▶ **EXERCISE**
Show every line of the data below that contains the string "shortInstrumentName", matching case exactly.

- - - - -

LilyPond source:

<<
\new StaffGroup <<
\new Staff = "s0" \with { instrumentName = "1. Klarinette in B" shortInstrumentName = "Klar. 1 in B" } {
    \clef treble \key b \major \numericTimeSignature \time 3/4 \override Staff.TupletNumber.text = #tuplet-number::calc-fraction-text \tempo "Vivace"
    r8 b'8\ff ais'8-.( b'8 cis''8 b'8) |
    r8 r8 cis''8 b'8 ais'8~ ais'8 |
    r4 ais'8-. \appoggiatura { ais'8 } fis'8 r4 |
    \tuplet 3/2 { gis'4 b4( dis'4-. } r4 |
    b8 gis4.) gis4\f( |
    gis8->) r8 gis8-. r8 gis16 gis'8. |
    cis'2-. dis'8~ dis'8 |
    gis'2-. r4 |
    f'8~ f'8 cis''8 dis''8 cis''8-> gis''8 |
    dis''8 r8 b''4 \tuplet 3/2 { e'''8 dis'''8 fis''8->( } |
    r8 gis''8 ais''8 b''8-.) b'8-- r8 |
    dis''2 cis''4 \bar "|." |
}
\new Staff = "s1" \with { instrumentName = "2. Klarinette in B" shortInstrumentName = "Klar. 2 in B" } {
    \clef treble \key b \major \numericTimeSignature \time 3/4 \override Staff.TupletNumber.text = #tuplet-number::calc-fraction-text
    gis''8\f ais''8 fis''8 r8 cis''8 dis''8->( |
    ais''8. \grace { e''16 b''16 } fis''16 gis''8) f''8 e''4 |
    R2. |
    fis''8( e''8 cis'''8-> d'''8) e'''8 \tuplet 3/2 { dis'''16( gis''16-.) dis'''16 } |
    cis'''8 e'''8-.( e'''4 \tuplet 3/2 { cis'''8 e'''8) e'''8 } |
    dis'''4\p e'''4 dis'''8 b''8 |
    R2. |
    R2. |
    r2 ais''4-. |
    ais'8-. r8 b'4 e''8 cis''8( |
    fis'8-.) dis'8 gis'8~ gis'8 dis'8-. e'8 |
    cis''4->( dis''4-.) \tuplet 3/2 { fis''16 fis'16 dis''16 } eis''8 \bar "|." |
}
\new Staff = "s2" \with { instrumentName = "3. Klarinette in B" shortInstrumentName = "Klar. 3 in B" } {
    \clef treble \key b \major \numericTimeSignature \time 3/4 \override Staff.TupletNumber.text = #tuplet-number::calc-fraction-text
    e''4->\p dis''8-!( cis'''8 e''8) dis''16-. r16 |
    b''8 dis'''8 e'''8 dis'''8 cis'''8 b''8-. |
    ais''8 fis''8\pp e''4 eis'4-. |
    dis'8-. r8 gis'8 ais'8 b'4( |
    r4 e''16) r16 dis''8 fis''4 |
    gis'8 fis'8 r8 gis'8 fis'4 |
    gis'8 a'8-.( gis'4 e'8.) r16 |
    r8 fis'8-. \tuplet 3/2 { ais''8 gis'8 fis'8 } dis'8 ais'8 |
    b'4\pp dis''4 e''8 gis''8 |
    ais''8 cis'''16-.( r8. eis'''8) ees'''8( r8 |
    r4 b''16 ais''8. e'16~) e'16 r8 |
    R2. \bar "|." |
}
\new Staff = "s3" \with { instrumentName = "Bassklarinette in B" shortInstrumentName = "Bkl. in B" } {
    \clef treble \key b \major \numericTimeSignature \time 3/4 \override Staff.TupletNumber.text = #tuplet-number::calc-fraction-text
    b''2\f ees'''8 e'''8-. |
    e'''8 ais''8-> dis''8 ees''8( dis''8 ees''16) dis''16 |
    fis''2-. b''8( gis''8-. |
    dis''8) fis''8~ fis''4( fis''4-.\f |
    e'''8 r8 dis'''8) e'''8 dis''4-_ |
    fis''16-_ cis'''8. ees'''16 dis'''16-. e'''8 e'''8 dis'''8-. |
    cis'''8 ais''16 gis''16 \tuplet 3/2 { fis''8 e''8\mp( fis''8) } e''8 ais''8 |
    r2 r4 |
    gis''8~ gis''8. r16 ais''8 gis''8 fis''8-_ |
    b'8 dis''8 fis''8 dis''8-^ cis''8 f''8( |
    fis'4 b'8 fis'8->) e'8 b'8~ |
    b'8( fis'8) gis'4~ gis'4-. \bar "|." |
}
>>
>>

- - - - -

▶ **RESPONSE**
\new Staff = "s0" \with { instrumentName = "1. Klarinette in B" shortInstrumentName = "Klar. 1 in B" } {
\new Staff = "s1" \with { instrumentName = "2. Klarinette in B" shortInstrumentName = "Klar. 2 in B" } {
\new Staff = "s2" \with { instrumentName = "3. Klarinette in B" shortInstrumentName = "Klar. 3 in B" } {
\new Staff = "s3" \with { instrumentName = "Bassklarinette in B" shortInstrumentName = "Bkl. in B" } {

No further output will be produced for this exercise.